_TASK STATEMENT_
For each line below that holds the word "purple", make a copy.

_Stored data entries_
----
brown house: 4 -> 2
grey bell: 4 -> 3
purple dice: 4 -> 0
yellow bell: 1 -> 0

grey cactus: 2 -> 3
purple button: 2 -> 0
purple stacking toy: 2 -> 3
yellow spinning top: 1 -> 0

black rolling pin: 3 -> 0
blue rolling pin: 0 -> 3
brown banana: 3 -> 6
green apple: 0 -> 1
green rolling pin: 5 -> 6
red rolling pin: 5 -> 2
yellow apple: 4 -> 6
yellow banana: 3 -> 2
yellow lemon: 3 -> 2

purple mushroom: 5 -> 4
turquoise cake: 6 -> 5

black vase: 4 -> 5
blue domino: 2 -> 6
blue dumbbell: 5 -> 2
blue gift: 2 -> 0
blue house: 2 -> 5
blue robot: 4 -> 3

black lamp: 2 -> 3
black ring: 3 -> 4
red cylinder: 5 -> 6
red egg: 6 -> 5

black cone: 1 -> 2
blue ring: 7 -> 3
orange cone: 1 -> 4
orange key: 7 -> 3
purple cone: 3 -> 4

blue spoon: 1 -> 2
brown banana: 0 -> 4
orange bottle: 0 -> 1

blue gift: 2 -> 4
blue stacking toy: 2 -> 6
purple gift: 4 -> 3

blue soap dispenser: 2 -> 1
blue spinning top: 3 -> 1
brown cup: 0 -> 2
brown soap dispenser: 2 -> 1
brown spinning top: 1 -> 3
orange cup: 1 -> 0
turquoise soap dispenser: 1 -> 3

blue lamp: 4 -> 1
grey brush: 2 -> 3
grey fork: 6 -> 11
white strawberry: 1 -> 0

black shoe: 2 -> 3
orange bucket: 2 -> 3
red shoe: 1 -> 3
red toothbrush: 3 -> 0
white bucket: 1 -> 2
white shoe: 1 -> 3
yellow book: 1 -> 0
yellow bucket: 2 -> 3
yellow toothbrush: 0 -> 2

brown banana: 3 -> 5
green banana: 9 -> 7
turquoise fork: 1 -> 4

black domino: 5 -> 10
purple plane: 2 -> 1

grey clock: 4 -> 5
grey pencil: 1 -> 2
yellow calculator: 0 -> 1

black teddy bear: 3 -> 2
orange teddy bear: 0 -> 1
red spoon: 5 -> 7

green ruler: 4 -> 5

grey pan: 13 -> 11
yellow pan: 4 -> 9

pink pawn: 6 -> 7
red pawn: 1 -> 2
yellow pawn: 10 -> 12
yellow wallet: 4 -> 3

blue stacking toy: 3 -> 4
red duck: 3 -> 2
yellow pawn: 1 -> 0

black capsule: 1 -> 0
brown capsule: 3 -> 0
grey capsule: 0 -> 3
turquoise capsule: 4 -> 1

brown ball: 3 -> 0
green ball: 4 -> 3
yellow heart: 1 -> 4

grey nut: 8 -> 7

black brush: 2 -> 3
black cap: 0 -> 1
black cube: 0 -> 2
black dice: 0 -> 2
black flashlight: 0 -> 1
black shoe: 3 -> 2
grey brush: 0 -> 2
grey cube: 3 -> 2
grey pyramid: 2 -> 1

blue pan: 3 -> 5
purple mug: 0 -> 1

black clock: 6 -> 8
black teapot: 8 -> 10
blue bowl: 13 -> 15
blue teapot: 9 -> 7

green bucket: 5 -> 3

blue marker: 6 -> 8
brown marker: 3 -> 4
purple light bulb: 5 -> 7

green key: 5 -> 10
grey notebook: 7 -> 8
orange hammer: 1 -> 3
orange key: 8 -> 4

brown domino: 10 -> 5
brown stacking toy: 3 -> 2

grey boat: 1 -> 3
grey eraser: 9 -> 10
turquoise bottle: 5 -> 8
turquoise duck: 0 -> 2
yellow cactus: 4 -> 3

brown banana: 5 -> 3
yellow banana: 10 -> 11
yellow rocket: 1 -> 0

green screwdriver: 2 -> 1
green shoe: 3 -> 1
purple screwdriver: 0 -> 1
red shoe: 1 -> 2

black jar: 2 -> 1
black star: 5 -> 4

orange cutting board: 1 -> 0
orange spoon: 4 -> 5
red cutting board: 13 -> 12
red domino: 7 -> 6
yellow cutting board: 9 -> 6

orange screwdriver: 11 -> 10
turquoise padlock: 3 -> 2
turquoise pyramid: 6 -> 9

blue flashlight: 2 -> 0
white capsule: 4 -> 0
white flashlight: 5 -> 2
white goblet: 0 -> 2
----
_SOLUTION FOR THIS TASK_
purple dice: 4 -> 0
purple button: 2 -> 0
purple stacking toy: 2 -> 3
purple mushroom: 5 -> 4
purple cone: 3 -> 4
purple gift: 4 -> 3
purple plane: 2 -> 1
purple mug: 0 -> 1
purple light bulb: 5 -> 7
purple screwdriver: 0 -> 1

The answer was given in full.